## Task
The answer must be the full listing, word for word, with no pictures in it.

## Data segment
^^^^^^^^

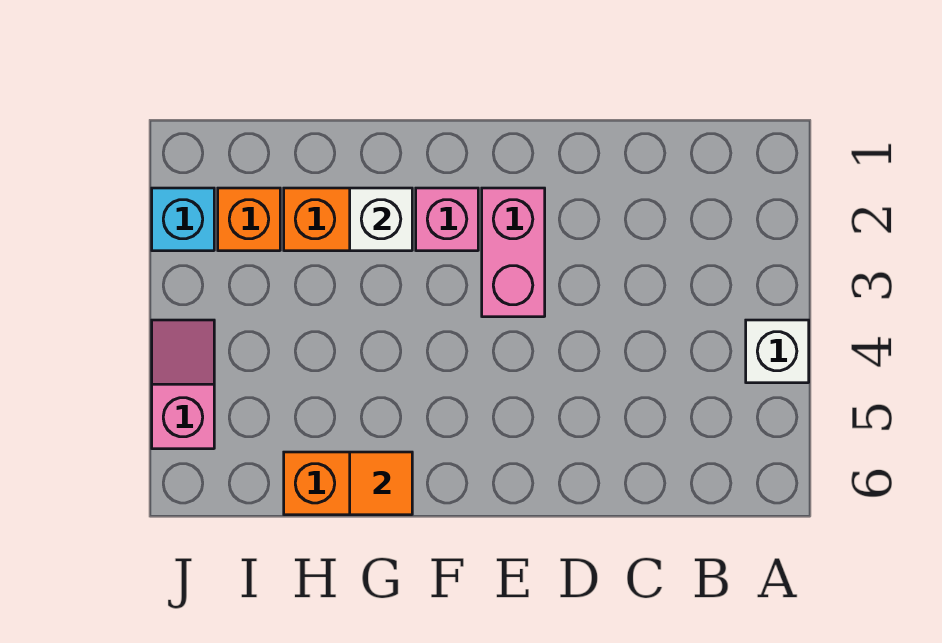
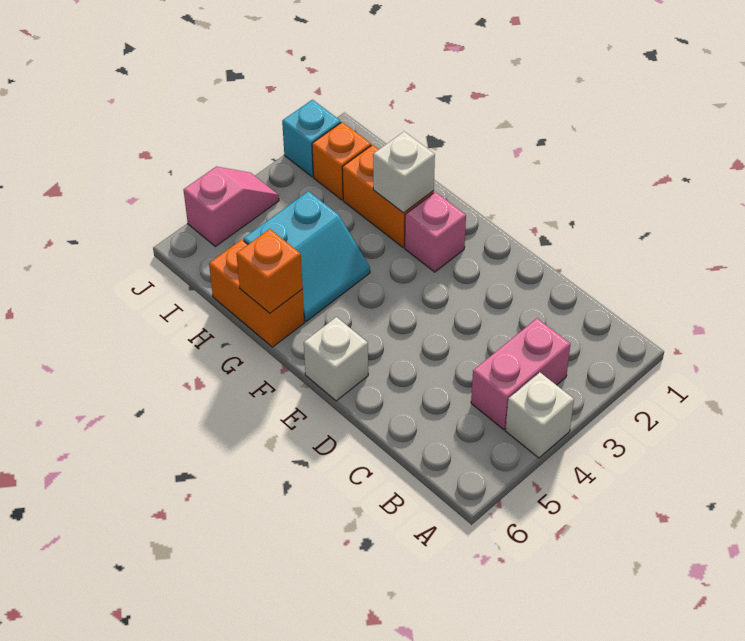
pink brick E2:E3 level 1 -> pink brick B3:B4 level 1
none -> white brick E6 level 1
none -> cyan slope G4:H5 level 1 top H
orange tile G6 level 2 -> orange brick G6 level 2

^^^^^^^^

## Result of this task
pink brick E2:E3 level 1 -> pink brick B3:B4 level 1
none -> white brick E6 level 1
none -> cyan slope G4:H5 level 1 top H
orange tile G6 level 2 -> orange brick G6 level 2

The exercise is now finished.